Within the listing below, please show every line carrying the string "wallet".

→ Dataset records:
·····

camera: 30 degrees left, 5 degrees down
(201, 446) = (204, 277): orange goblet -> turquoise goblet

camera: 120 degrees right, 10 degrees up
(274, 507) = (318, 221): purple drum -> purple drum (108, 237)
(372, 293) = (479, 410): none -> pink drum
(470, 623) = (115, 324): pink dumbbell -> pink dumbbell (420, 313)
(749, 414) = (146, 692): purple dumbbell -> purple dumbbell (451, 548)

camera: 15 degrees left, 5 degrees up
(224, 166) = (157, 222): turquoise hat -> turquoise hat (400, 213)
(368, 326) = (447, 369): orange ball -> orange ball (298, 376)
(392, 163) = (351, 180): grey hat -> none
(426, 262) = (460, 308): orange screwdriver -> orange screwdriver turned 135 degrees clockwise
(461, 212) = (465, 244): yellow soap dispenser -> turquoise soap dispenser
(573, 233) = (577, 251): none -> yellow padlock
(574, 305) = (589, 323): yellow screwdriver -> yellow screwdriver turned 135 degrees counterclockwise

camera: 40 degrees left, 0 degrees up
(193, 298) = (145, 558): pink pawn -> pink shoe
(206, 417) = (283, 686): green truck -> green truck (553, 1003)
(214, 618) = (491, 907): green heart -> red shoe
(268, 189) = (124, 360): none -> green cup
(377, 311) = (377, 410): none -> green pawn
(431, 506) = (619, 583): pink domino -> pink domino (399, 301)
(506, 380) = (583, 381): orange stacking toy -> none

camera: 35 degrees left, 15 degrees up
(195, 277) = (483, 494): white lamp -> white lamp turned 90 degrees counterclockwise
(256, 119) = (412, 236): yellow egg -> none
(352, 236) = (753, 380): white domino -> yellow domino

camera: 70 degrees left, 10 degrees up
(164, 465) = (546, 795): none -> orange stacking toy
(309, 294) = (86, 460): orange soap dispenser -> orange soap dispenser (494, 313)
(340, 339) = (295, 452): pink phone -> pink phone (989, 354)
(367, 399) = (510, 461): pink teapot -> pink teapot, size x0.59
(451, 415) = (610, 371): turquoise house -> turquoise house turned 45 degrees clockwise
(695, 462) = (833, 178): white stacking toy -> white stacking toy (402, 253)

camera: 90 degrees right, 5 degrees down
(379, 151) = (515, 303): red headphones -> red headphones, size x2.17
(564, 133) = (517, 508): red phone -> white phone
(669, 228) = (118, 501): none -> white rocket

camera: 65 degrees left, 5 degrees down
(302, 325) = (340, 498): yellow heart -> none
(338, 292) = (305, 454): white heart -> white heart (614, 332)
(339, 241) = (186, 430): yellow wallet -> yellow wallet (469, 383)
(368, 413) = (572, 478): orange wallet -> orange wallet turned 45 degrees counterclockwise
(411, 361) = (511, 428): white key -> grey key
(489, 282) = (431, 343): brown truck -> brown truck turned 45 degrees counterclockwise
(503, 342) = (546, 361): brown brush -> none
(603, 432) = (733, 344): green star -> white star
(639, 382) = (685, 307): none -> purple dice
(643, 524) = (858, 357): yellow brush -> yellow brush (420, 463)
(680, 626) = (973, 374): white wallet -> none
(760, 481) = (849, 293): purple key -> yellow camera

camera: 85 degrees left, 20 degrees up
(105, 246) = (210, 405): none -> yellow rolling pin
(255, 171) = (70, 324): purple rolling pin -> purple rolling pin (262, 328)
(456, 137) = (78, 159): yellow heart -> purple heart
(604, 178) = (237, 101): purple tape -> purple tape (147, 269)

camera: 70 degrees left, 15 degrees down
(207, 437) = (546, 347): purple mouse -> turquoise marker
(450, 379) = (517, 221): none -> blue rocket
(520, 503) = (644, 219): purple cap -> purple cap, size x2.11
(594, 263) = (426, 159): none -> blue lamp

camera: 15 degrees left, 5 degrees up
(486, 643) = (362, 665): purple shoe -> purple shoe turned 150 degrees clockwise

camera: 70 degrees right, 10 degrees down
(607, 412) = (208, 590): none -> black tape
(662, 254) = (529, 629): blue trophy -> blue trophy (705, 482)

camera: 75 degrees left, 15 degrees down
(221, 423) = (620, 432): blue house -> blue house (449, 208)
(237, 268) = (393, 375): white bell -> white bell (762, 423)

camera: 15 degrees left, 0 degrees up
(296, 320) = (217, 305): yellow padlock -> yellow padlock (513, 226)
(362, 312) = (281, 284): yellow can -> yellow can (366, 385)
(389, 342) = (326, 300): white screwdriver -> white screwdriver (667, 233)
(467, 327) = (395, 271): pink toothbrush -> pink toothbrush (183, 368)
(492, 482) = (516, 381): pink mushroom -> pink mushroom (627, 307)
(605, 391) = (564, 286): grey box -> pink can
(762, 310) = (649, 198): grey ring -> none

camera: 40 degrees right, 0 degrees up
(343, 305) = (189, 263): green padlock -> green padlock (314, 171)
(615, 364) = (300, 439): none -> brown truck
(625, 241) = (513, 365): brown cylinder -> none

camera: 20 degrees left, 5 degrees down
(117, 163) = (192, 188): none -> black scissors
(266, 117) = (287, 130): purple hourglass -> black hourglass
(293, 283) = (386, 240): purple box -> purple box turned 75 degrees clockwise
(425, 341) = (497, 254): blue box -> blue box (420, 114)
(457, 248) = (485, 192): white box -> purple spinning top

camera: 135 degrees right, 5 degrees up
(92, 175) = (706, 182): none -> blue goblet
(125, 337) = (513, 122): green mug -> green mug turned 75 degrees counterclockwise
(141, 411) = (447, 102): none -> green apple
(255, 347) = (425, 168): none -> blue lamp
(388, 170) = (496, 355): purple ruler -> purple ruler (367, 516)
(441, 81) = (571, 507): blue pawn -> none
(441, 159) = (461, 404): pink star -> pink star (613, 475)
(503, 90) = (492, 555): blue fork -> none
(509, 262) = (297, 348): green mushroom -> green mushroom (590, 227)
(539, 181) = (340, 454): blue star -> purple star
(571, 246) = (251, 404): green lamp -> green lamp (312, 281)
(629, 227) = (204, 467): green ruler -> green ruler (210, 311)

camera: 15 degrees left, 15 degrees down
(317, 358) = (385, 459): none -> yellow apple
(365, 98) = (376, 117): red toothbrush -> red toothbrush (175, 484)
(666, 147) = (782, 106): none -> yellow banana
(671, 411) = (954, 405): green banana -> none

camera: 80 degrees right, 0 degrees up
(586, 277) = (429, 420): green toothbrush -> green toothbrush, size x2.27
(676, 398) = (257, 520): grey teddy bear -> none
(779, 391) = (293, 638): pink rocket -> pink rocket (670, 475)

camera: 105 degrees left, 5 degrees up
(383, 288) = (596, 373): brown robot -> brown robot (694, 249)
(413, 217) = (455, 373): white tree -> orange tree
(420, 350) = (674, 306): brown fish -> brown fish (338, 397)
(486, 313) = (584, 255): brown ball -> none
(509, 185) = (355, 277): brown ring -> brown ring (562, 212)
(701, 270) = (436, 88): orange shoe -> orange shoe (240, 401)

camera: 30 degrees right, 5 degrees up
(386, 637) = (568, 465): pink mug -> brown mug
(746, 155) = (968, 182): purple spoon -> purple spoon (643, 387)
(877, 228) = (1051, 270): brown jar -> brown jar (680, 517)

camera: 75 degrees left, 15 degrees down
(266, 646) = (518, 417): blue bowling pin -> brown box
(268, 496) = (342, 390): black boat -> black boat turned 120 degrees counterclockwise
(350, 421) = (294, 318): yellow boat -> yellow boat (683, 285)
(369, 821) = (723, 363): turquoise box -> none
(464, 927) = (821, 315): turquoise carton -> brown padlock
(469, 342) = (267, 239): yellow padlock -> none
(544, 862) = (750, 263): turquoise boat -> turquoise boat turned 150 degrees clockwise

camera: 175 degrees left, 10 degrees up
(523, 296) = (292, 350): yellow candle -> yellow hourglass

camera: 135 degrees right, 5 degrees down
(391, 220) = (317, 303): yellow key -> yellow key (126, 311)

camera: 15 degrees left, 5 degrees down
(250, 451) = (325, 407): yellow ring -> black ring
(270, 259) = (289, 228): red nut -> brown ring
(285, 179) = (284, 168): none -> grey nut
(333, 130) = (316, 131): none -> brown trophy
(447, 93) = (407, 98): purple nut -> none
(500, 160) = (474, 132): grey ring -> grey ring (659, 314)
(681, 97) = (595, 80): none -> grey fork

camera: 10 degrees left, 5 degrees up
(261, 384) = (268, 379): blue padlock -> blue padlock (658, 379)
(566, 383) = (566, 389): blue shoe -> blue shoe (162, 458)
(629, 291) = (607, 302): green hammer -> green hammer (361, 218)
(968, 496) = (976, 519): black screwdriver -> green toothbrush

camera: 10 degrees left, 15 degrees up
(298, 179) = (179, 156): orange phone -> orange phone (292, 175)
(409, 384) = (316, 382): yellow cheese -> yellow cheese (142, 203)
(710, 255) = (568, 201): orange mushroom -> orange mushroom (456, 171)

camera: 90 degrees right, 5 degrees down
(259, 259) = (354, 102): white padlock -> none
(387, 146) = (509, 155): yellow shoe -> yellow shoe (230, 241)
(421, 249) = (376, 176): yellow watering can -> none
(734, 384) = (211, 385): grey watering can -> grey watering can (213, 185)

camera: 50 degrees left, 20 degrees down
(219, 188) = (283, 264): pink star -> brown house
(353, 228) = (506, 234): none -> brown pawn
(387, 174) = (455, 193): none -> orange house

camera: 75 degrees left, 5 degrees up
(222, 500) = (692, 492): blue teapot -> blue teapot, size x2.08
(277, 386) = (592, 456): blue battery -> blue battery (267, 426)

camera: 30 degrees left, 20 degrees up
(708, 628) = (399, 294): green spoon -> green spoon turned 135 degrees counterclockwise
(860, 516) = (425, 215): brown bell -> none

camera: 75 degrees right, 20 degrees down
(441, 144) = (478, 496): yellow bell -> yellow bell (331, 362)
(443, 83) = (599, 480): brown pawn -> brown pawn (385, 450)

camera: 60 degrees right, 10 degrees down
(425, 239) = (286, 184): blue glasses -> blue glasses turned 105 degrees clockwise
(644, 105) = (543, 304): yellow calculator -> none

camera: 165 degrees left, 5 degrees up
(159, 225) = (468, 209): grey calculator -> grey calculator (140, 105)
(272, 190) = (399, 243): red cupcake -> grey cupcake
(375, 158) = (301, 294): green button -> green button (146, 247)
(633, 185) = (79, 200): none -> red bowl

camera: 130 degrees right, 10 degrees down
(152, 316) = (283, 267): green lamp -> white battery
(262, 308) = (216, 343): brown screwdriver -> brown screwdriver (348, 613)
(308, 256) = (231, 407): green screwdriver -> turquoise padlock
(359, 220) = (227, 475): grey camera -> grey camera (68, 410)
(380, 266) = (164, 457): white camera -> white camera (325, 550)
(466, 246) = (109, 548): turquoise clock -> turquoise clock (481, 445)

·····

→ Answer for this exercise:
(339, 241) = (186, 430): yellow wallet -> yellow wallet (469, 383)
(368, 413) = (572, 478): orange wallet -> orange wallet turned 45 degrees counterclockwise
(680, 626) = (973, 374): white wallet -> none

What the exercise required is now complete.